***** Input data *****

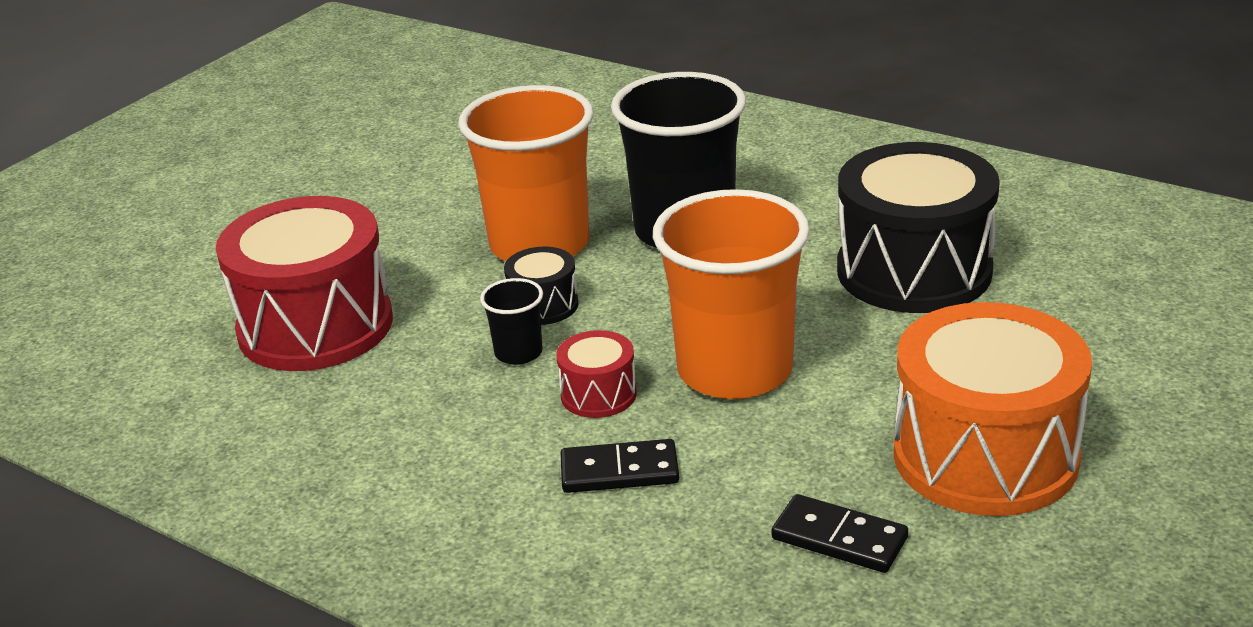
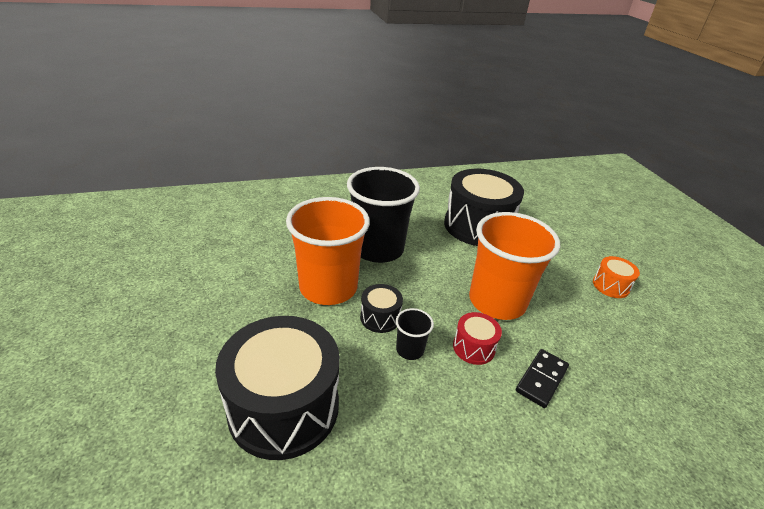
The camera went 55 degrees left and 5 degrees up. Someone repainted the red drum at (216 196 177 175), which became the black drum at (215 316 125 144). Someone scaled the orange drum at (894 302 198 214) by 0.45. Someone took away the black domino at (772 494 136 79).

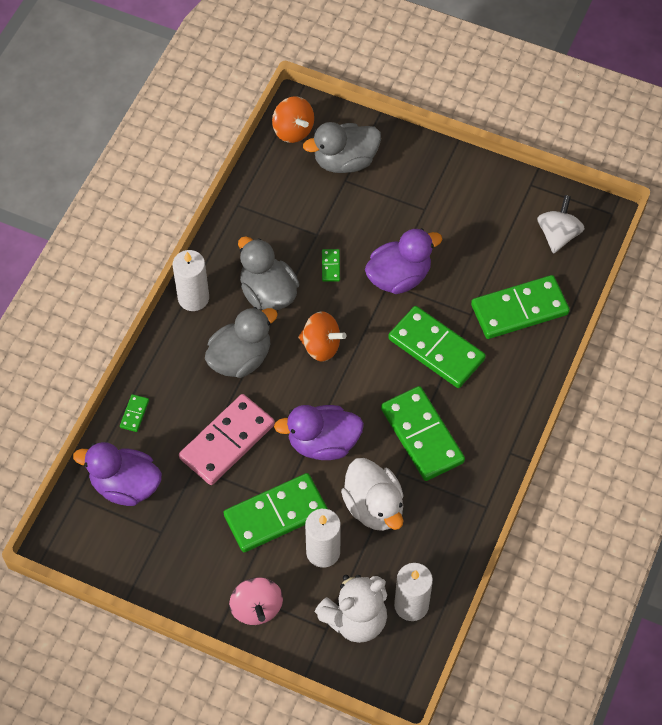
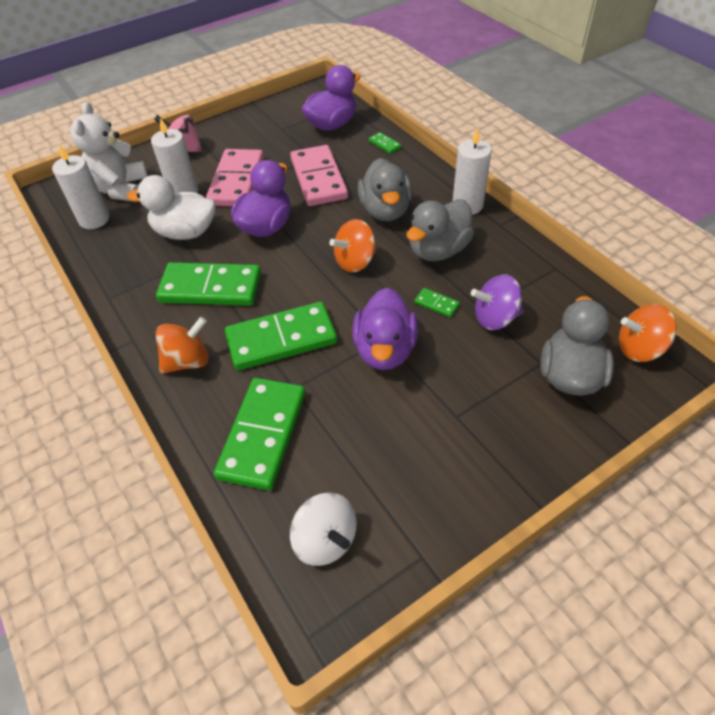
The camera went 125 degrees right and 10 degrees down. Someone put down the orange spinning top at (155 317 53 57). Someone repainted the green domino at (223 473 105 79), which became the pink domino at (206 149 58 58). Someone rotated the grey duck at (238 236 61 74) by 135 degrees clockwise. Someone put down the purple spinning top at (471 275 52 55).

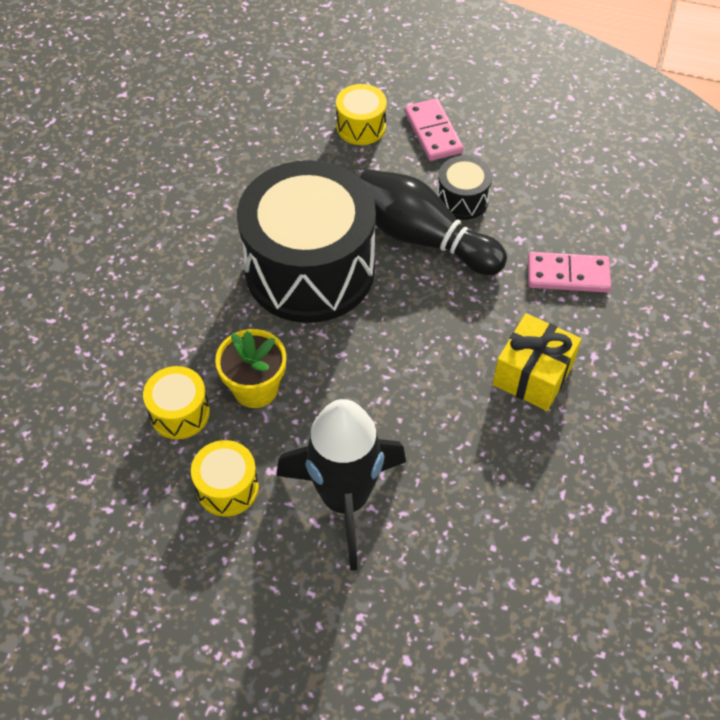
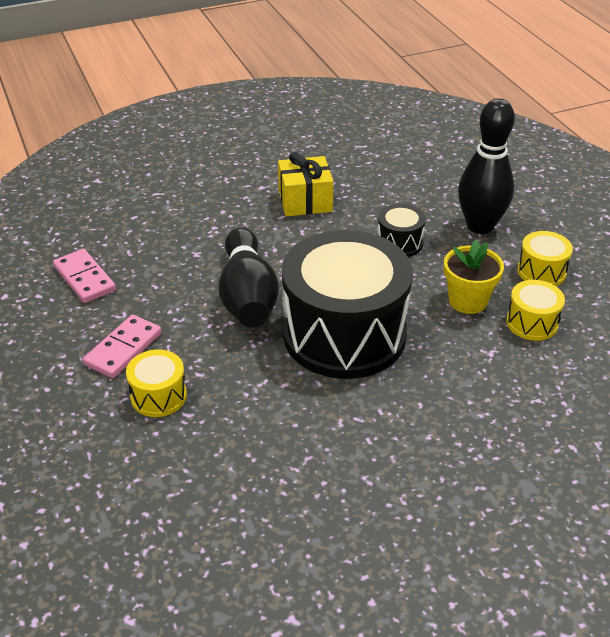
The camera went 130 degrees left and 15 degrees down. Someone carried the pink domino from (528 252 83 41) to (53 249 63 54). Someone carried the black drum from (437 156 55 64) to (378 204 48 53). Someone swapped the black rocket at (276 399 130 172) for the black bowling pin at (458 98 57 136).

*****

● Work to be completed
The data above is to be printed exactly, all of it, except for the pictures.

● Solved problem
The camera went 55 degrees left and 5 degrees up. Someone repainted the red drum at (216 196 177 175), which became the black drum at (215 316 125 144). Someone scaled the orange drum at (894 302 198 214) by 0.45. Someone took away the black domino at (772 494 136 79).

The camera went 125 degrees right and 10 degrees down. Someone put down the orange spinning top at (155 317 53 57). Someone repainted the green domino at (223 473 105 79), which became the pink domino at (206 149 58 58). Someone rotated the grey duck at (238 236 61 74) by 135 degrees clockwise. Someone put down the purple spinning top at (471 275 52 55).

The camera went 130 degrees left and 15 degrees down. Someone carried the pink domino from (528 252 83 41) to (53 249 63 54). Someone carried the black drum from (437 156 55 64) to (378 204 48 53). Someone swapped the black rocket at (276 399 130 172) for the black bowling pin at (458 98 57 136).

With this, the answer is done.